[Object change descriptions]
>>
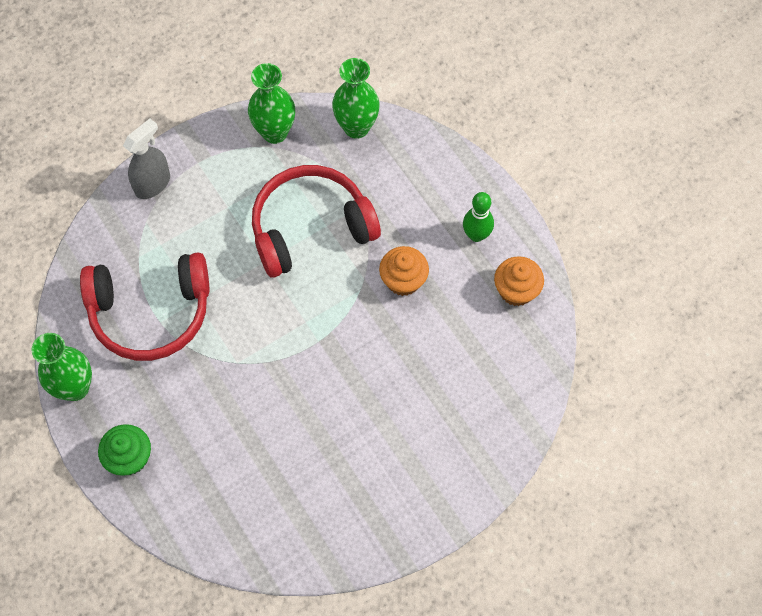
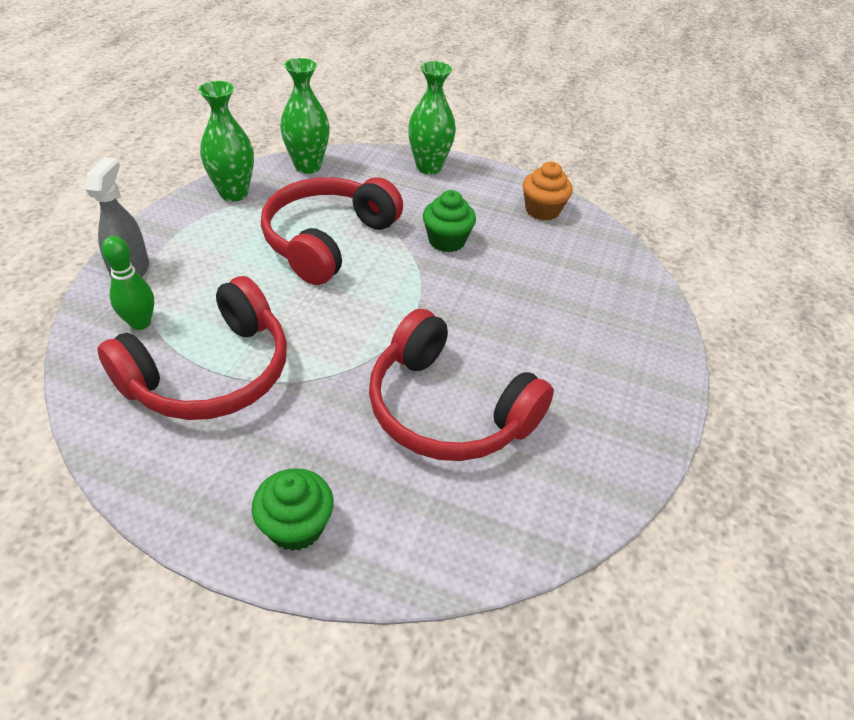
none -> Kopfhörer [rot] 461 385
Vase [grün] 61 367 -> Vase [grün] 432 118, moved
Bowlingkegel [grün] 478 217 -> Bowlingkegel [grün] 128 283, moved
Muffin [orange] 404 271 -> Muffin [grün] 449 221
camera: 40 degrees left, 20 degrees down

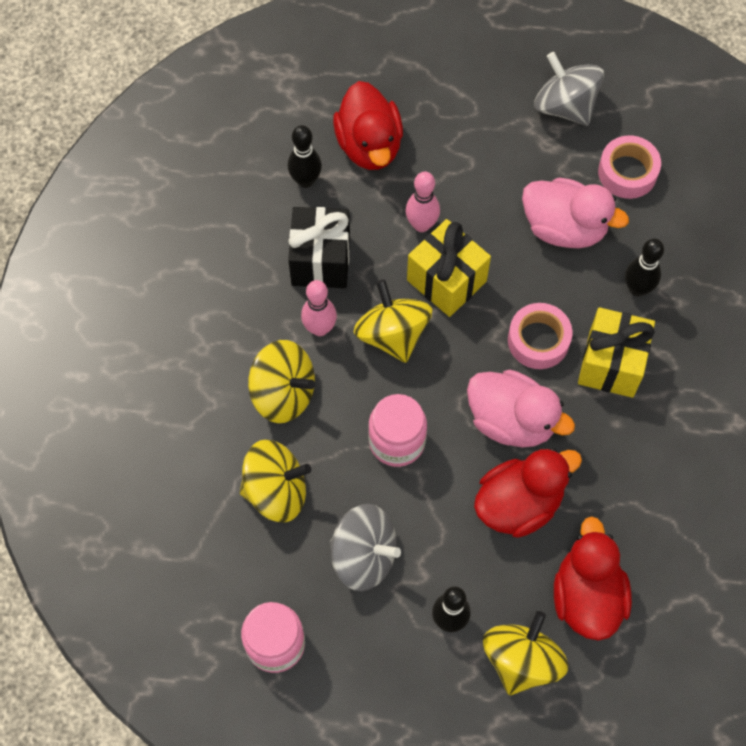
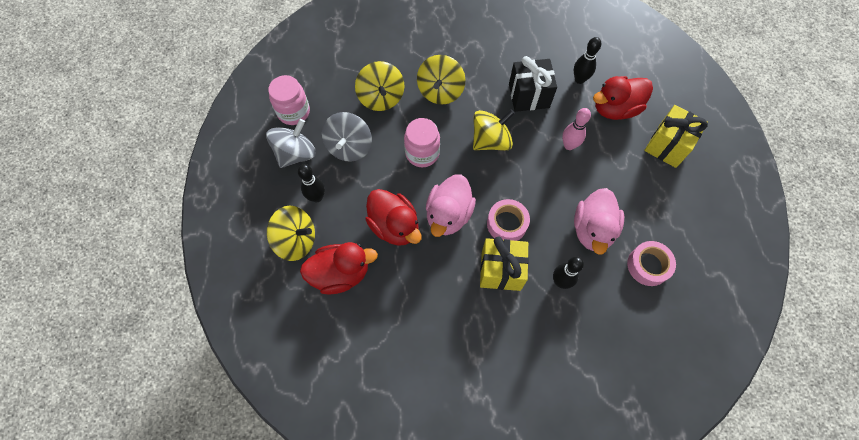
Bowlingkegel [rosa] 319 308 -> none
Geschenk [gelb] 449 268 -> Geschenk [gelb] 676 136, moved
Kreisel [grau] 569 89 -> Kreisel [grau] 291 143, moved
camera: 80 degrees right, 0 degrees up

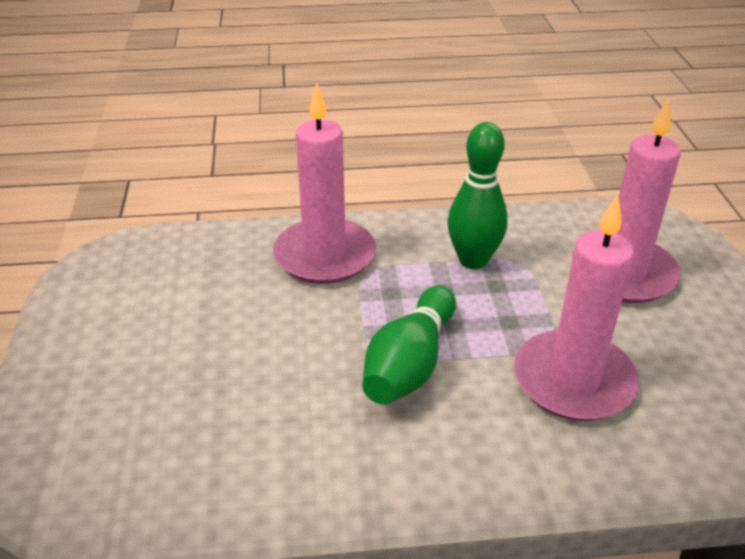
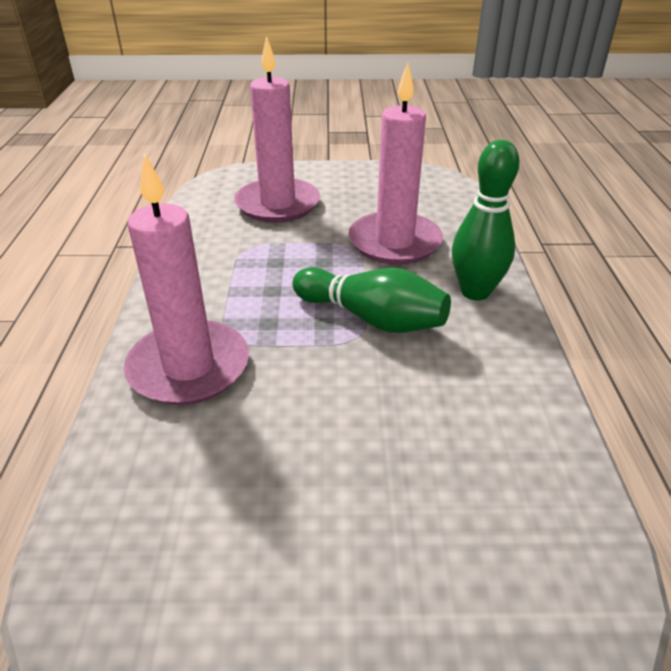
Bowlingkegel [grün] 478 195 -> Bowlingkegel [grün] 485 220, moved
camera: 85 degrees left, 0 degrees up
<<
■ **Goal of the exercise**:
Where a line in the records above contains "camera", include it in the count, and give only that number.

■ **Solution**:
3